• **About this exercise**: What must be written out is each line from the one holding "U102 pin VCC: N9 -> VS" through the end of the records, word for word, minus any pictures.

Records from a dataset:
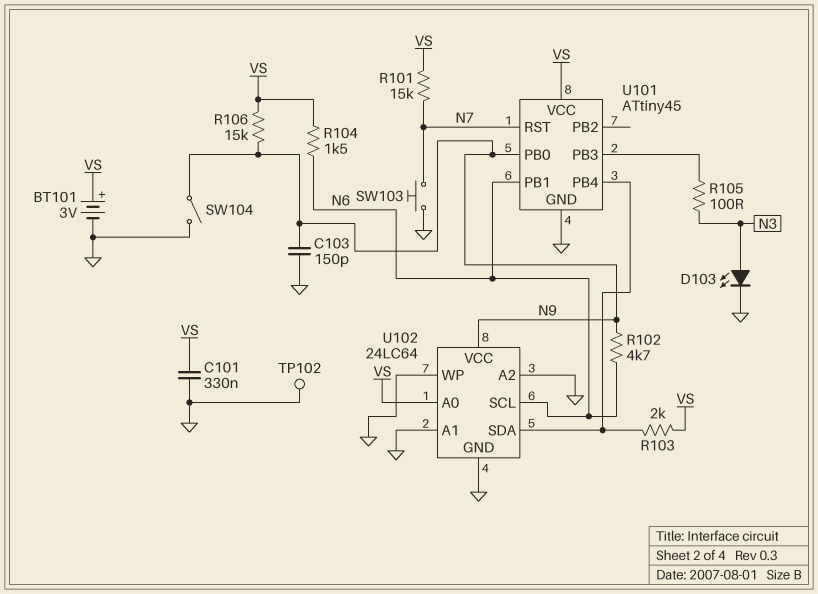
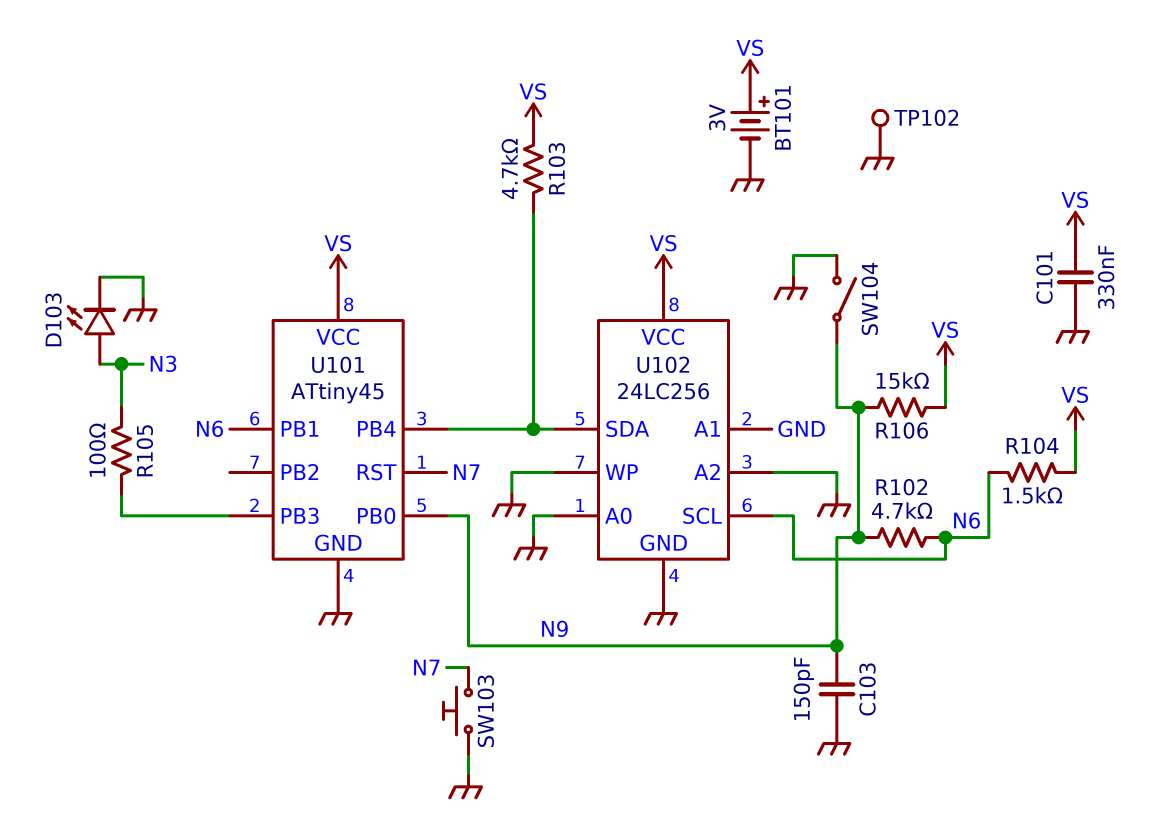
R101: 15k (N7, VS) -> none
R103: 2k (U101/PB4, VS) -> 4.7k (U101/PB4, VS)
U102: 24LC64 -> 24LC256
U102 pin A0: VS -> GND
U102 pin VCC: N9 -> VS

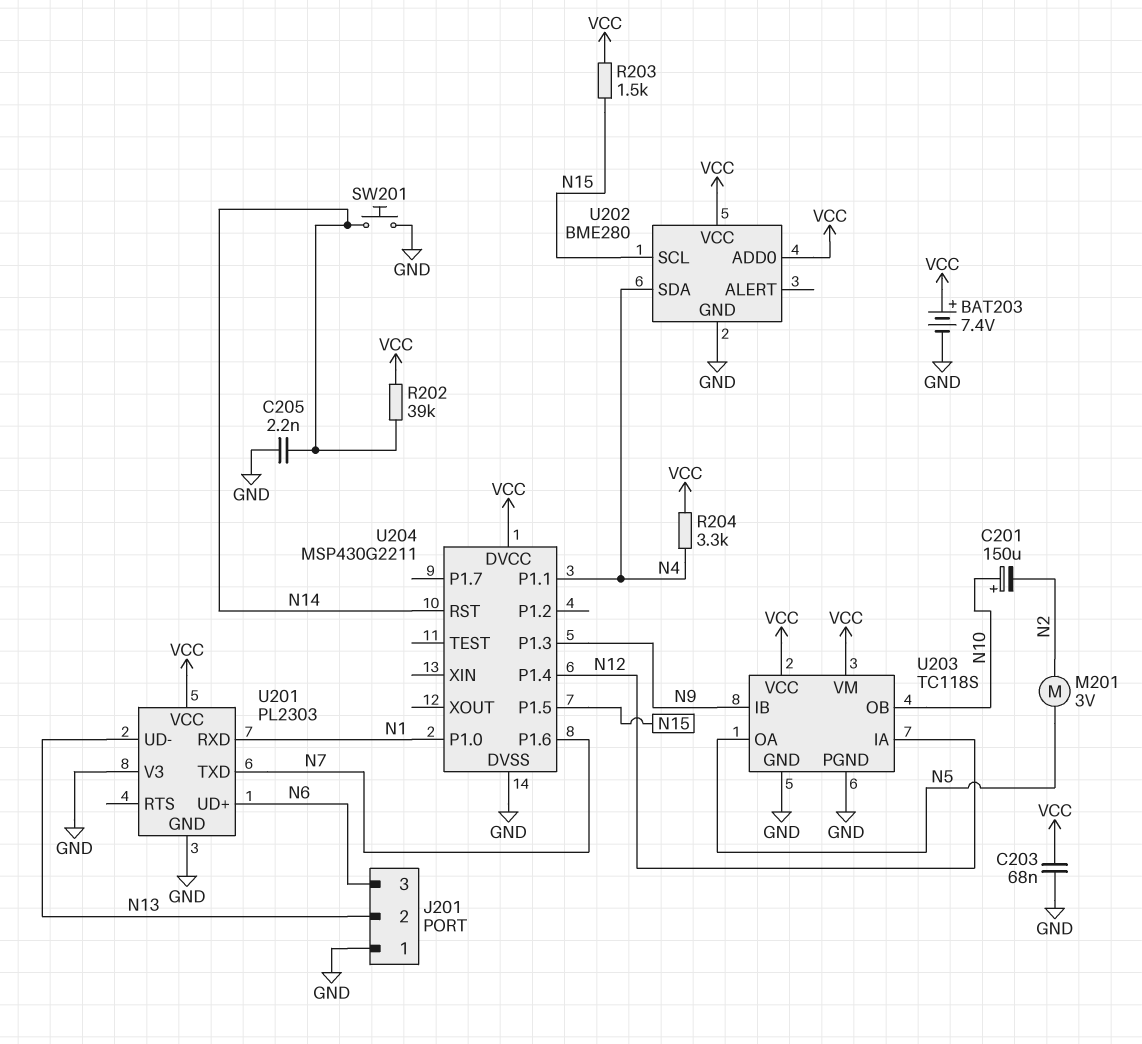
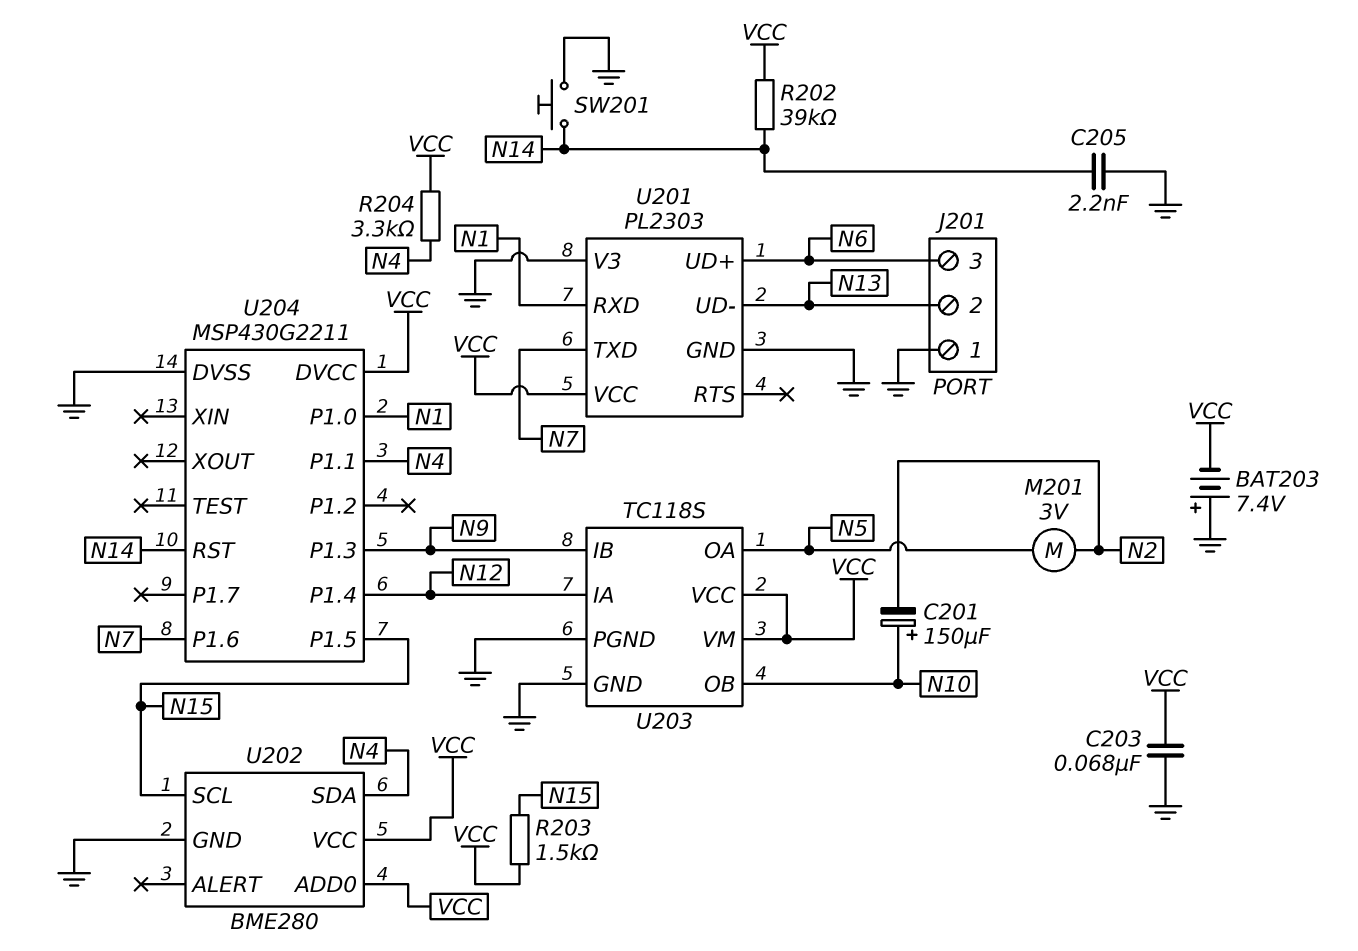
BAT203: 7.4V (plus VCC, minus GND) -> 7.4V (plus GND, minus VCC)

• **Output of the task**:
U102 pin VCC: N9 -> VS

BAT203: 7.4V (plus VCC, minus GND) -> 7.4V (plus GND, minus VCC)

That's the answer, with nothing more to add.